Geospatial object detection data:
▼
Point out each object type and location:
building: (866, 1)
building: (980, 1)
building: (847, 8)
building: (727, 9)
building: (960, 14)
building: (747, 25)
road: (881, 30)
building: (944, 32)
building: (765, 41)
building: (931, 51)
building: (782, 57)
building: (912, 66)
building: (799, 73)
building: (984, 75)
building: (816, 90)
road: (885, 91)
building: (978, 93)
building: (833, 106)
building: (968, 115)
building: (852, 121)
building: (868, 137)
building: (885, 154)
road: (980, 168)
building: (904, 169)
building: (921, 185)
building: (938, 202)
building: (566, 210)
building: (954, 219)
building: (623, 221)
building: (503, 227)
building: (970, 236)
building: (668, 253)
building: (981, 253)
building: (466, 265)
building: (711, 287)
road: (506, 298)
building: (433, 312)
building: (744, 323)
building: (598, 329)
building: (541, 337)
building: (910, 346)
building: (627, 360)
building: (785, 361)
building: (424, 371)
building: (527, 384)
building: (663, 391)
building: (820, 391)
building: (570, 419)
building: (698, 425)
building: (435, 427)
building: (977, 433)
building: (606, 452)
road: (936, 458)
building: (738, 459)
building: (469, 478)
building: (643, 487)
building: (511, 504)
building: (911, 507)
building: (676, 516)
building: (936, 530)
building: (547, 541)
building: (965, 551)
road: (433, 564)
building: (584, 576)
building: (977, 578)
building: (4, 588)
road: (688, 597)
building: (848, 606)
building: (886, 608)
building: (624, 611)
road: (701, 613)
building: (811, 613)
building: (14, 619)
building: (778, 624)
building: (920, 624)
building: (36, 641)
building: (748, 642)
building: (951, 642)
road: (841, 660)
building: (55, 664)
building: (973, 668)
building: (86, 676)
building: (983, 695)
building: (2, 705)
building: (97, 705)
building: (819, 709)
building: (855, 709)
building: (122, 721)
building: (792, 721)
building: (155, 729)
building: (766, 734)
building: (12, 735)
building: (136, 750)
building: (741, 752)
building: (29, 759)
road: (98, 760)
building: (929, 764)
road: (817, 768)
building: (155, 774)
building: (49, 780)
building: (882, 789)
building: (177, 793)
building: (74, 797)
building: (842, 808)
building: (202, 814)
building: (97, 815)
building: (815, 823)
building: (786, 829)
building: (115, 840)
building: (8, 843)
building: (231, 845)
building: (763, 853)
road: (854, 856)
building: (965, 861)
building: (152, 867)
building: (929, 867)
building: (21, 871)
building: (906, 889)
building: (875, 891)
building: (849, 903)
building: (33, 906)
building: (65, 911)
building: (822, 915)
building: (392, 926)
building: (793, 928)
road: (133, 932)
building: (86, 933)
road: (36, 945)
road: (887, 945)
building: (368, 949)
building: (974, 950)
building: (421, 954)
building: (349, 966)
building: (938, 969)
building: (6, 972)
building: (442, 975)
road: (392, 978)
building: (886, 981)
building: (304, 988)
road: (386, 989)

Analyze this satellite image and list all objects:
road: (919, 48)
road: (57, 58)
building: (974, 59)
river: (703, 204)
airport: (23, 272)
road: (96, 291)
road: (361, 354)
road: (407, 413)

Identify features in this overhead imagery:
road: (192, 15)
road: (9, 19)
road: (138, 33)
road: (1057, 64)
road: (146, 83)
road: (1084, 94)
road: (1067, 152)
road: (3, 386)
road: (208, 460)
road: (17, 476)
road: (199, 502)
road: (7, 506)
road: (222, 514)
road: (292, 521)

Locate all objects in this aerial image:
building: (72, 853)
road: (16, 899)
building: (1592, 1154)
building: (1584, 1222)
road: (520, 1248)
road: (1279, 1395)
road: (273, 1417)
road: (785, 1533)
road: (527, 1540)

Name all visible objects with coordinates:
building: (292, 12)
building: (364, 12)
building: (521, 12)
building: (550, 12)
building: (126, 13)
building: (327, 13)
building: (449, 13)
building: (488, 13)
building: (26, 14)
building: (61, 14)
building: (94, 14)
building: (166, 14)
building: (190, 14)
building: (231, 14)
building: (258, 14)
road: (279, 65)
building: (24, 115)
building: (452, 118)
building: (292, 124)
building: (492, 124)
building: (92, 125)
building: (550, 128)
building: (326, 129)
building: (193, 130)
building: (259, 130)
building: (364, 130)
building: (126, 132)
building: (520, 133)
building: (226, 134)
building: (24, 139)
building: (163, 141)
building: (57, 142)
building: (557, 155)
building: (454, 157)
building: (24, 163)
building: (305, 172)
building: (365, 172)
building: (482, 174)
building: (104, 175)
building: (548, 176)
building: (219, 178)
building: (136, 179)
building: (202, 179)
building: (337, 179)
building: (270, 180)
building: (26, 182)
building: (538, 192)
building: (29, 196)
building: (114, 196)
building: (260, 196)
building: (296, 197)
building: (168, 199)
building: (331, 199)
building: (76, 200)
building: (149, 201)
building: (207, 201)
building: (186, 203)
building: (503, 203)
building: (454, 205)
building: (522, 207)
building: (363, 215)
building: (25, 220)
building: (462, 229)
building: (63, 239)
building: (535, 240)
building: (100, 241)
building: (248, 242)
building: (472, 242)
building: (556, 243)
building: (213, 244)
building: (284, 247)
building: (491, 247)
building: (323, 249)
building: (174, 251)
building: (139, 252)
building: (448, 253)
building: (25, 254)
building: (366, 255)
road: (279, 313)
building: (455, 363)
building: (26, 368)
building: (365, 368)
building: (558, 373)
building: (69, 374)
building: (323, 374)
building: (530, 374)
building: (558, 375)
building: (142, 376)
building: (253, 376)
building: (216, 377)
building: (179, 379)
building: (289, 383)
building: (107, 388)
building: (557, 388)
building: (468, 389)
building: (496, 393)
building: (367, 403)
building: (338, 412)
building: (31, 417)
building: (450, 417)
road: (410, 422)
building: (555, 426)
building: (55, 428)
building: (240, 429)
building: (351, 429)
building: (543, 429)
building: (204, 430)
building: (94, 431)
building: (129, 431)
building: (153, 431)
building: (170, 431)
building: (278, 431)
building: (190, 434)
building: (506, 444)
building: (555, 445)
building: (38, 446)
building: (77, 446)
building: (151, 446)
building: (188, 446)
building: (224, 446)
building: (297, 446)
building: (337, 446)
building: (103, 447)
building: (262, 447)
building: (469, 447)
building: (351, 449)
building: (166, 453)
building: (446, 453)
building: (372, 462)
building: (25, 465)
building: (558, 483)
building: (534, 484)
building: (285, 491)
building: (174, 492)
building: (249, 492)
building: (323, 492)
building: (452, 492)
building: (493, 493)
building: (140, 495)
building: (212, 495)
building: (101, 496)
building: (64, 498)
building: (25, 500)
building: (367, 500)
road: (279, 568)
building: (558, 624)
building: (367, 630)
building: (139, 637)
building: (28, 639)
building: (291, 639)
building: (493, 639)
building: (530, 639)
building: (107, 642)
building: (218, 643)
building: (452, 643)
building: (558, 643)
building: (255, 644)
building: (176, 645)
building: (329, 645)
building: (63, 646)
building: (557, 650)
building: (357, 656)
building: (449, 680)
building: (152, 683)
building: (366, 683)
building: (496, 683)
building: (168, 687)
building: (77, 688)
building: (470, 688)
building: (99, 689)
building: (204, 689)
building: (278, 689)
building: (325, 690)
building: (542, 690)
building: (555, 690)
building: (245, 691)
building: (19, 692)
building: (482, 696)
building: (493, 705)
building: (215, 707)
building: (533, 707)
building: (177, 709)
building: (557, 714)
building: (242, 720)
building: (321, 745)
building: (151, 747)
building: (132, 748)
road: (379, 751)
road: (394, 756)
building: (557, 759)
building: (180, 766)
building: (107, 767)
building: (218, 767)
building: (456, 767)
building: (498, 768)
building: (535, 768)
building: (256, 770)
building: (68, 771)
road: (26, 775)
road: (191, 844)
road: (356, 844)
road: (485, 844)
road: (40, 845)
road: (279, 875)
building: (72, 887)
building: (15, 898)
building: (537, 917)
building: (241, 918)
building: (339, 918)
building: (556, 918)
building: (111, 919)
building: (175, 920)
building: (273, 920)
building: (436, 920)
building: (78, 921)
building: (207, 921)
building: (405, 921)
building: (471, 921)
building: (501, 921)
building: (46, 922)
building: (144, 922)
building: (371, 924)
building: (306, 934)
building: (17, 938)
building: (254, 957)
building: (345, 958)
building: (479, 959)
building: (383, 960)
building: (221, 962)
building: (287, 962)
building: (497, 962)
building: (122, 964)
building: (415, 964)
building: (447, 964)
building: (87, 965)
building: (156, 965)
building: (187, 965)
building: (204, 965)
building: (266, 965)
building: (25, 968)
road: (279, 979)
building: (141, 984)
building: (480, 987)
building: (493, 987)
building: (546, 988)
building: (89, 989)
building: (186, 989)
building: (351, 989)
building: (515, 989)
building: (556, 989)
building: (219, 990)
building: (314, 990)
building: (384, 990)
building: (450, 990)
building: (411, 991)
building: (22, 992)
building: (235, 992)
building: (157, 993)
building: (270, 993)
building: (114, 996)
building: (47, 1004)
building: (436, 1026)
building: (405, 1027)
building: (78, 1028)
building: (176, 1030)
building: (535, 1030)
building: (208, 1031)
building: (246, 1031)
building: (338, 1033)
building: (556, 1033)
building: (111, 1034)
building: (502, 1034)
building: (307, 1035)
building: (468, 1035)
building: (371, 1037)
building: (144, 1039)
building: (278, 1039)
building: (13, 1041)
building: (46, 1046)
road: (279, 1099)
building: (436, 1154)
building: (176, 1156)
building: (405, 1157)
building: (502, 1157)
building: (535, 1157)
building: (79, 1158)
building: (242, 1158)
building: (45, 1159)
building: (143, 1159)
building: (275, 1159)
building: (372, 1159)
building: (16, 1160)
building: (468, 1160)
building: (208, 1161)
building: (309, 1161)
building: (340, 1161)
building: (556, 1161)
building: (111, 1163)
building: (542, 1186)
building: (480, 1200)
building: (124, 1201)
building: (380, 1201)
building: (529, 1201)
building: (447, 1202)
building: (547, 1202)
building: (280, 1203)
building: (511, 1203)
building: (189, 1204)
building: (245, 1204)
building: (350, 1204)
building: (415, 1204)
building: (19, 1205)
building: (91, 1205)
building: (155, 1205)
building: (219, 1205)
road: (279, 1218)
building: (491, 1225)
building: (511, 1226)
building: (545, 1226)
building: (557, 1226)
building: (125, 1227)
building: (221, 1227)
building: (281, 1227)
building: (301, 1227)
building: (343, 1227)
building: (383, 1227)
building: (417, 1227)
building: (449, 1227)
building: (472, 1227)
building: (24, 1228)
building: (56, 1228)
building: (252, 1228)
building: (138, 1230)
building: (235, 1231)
▲
Job:
Your task is to collect every line above that contains the word "this".

Finished task:
Analyze this satellite image and list all objects:
Identify features in this overhead imagery:
Locate all objects in this aerial image:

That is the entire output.